Task statement: The lines to reproduce from the material below are those from the one containing "RADIO pin CE: RX -> D11" through the one containing "RADIO pin MISO: A1 -> D8", both included; write them out exactly and add nothing.

"""

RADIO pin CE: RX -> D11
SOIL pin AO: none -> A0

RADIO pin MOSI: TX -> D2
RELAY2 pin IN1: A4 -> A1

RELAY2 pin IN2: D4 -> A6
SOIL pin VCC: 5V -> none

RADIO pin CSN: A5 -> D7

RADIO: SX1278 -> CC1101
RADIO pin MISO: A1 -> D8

"""
"""

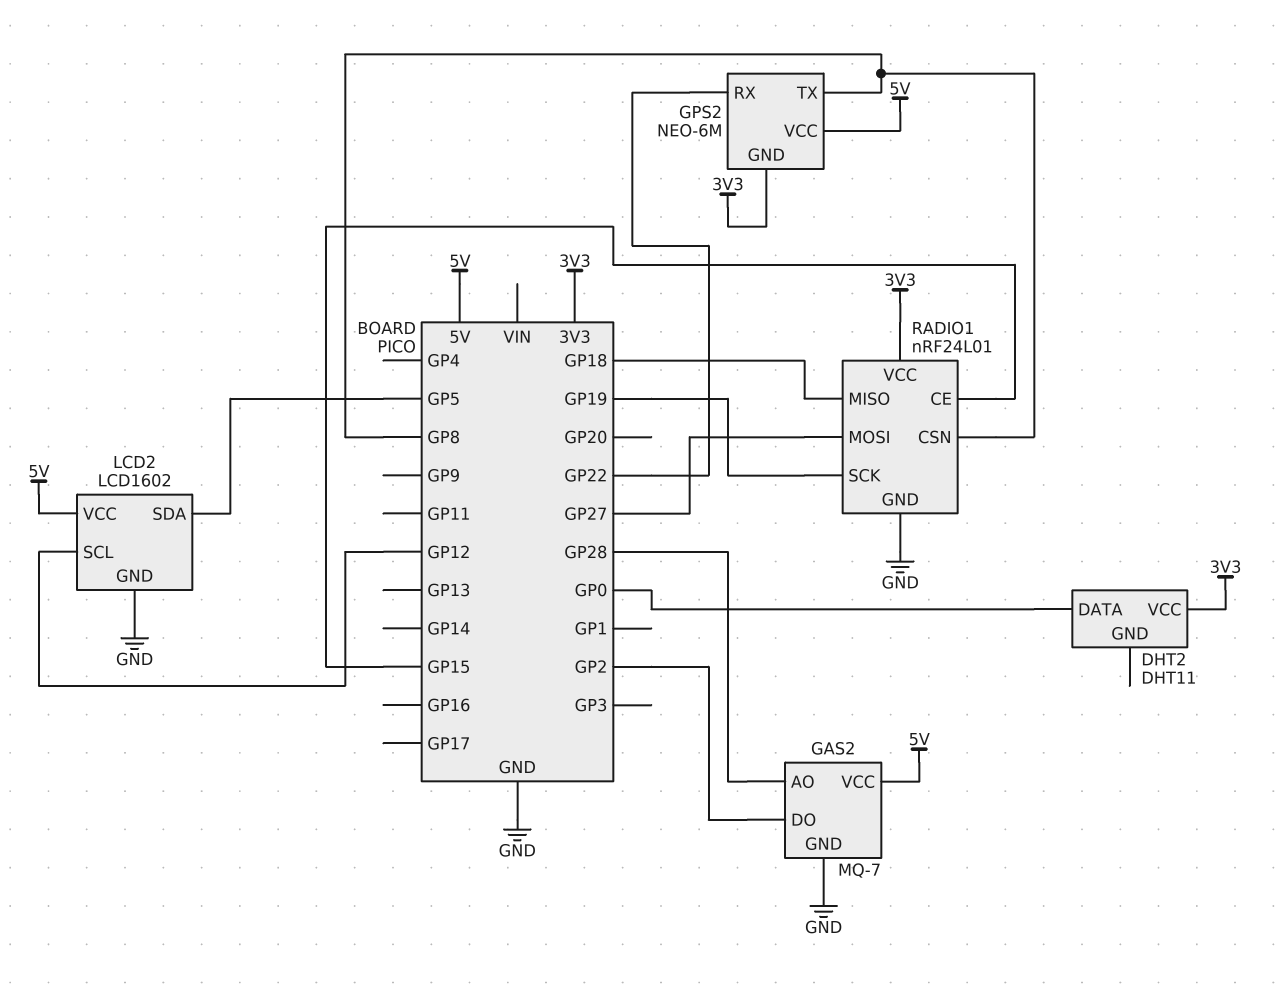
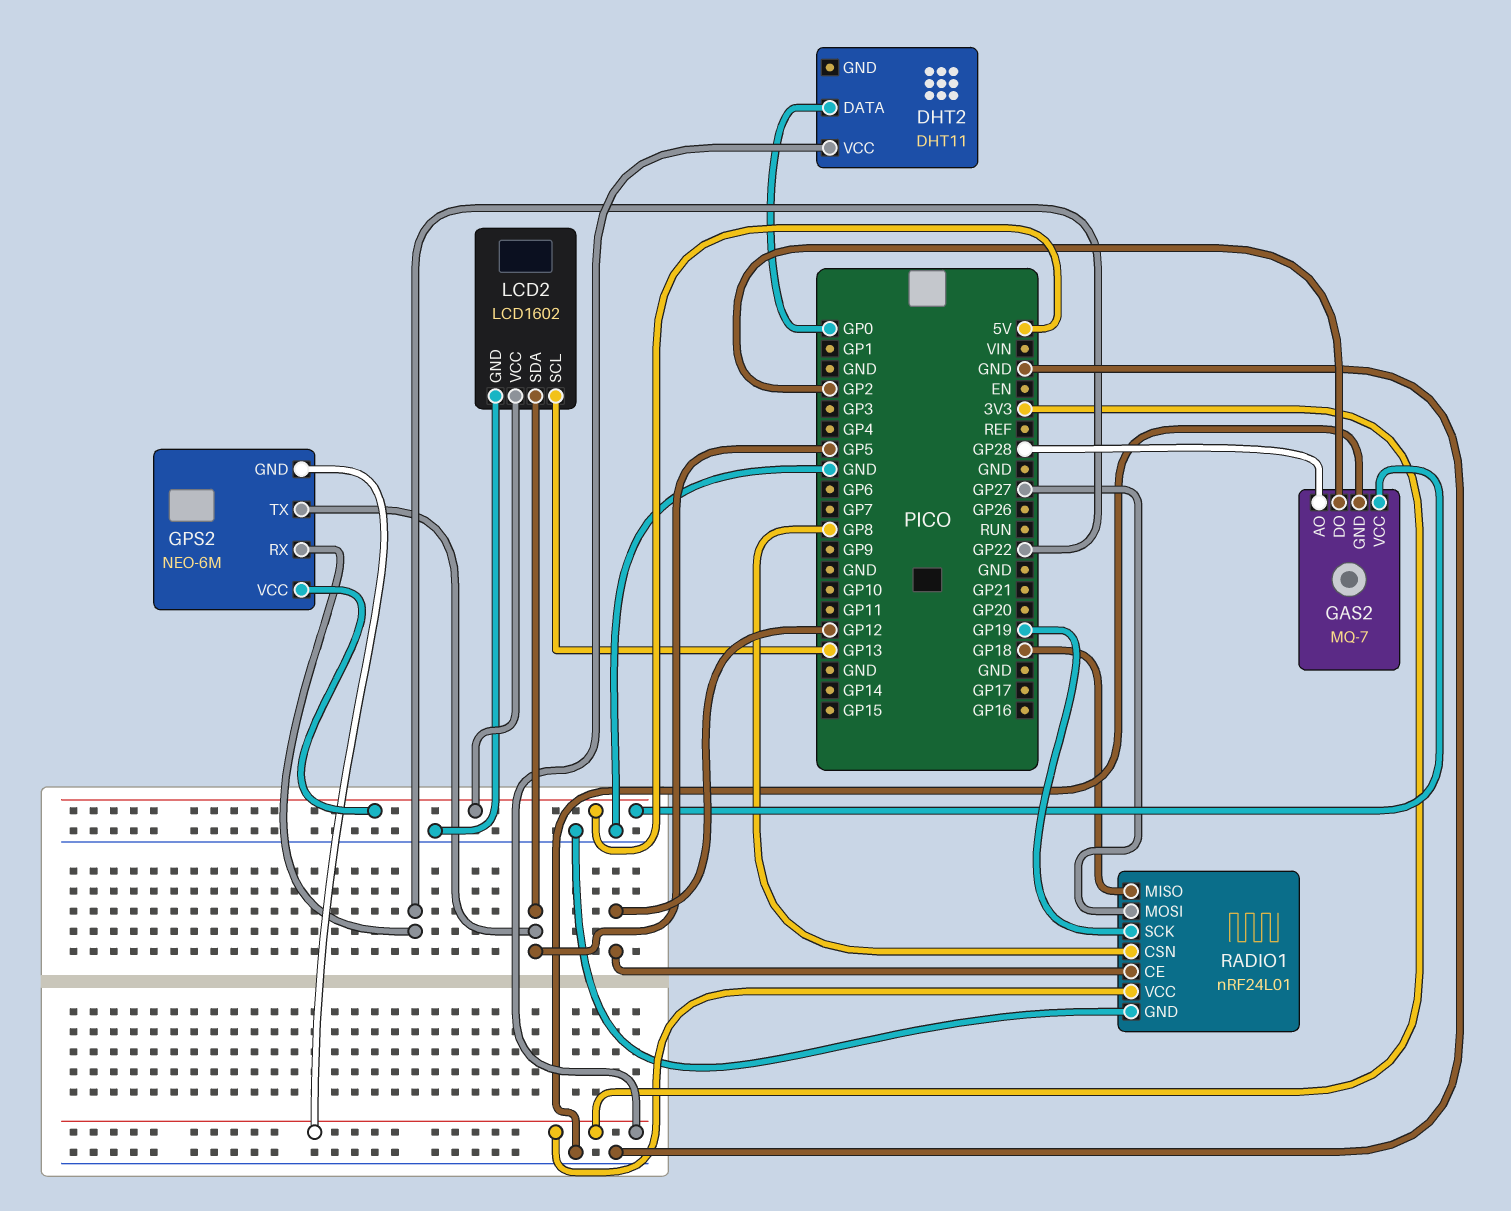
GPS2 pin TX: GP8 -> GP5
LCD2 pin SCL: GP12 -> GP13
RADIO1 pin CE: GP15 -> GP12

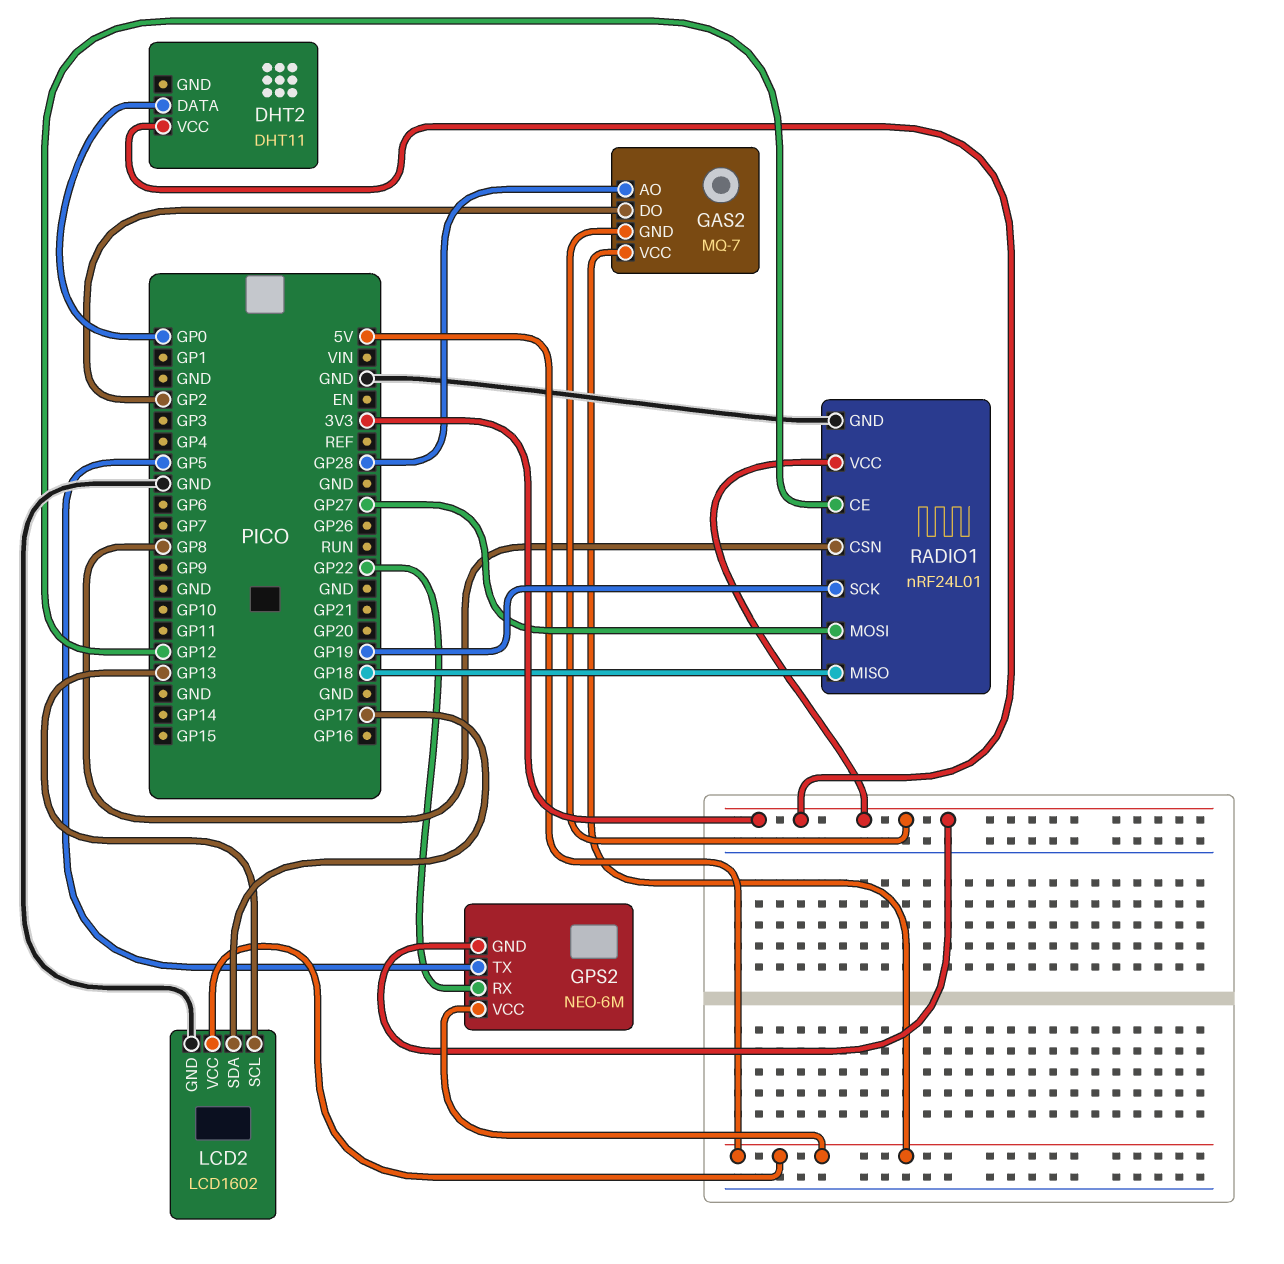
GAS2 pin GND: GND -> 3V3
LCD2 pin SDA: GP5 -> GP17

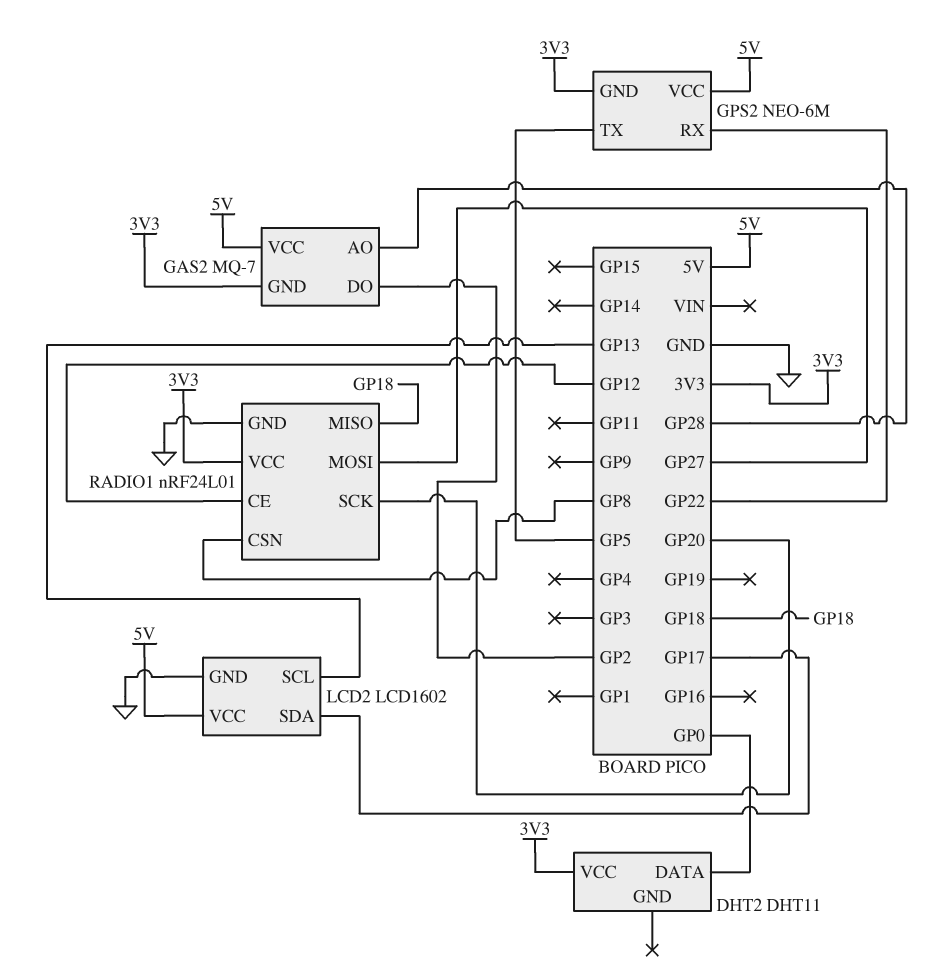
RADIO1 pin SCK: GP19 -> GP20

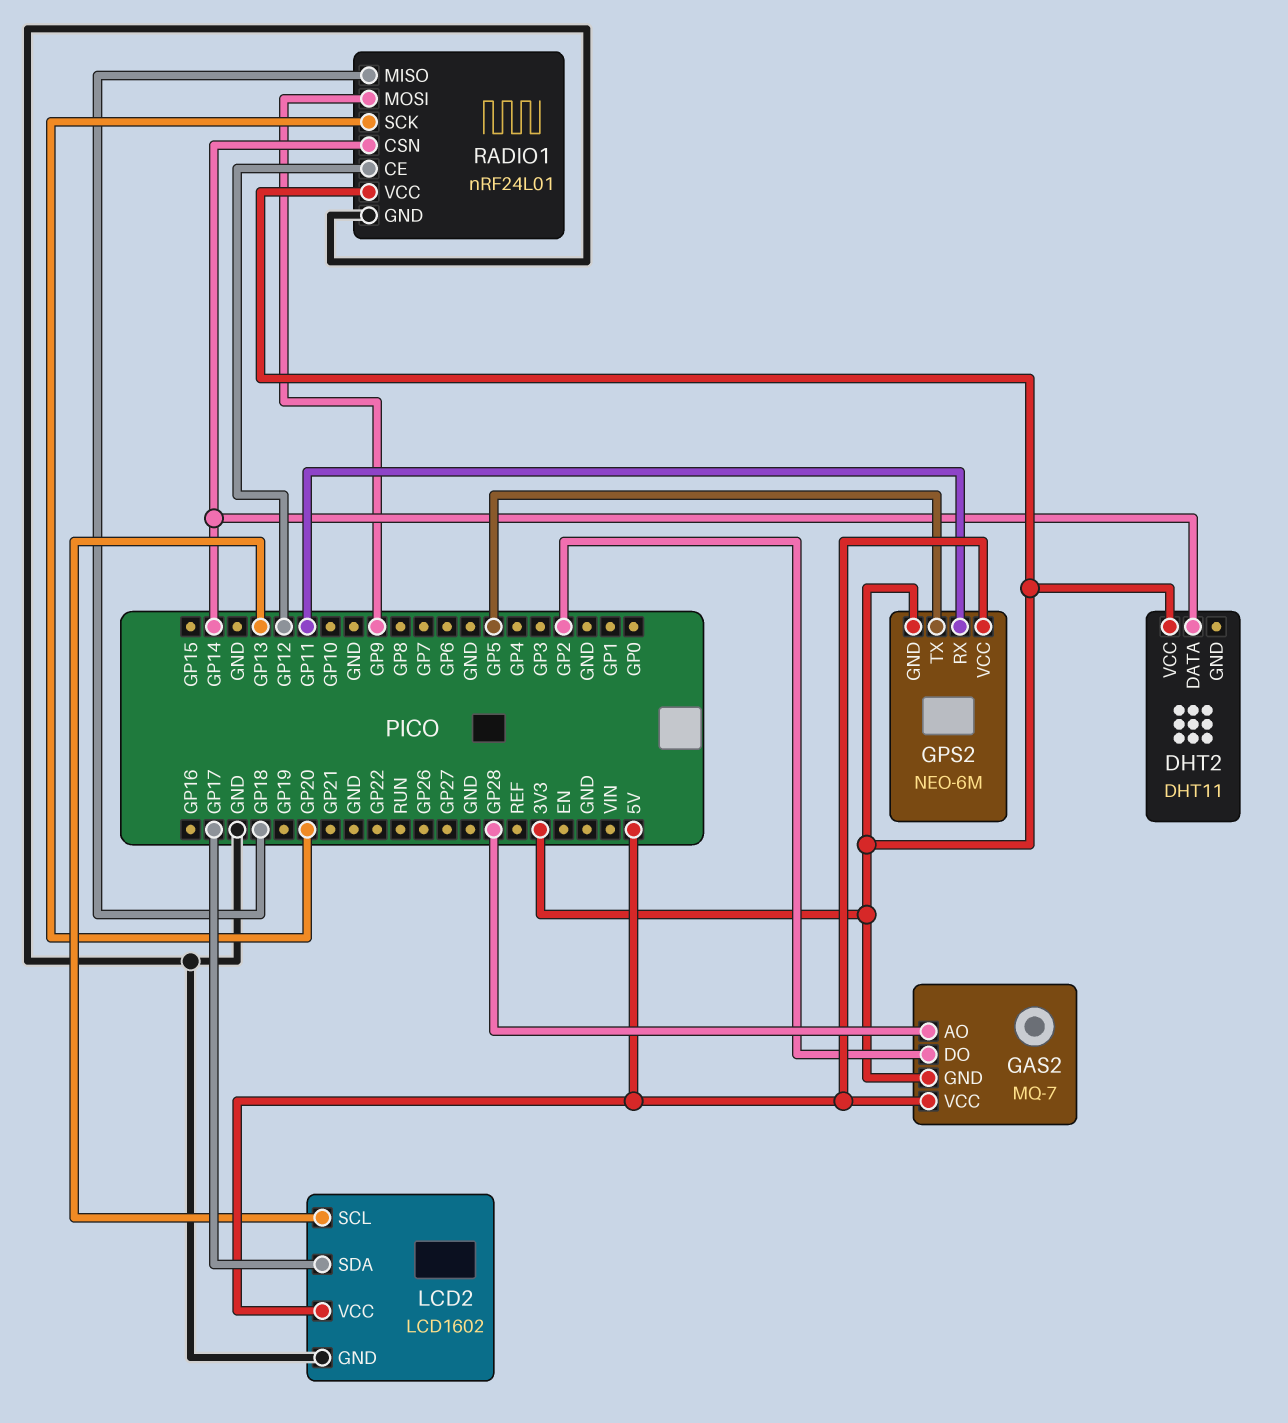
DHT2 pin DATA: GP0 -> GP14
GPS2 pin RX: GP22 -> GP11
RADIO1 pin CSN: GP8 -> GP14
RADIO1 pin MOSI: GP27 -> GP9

"""

Response below:
RADIO pin CE: RX -> D11
SOIL pin AO: none -> A0

RADIO pin MOSI: TX -> D2
RELAY2 pin IN1: A4 -> A1

RELAY2 pin IN2: D4 -> A6
SOIL pin VCC: 5V -> none

RADIO pin CSN: A5 -> D7

RADIO: SX1278 -> CC1101
RADIO pin MISO: A1 -> D8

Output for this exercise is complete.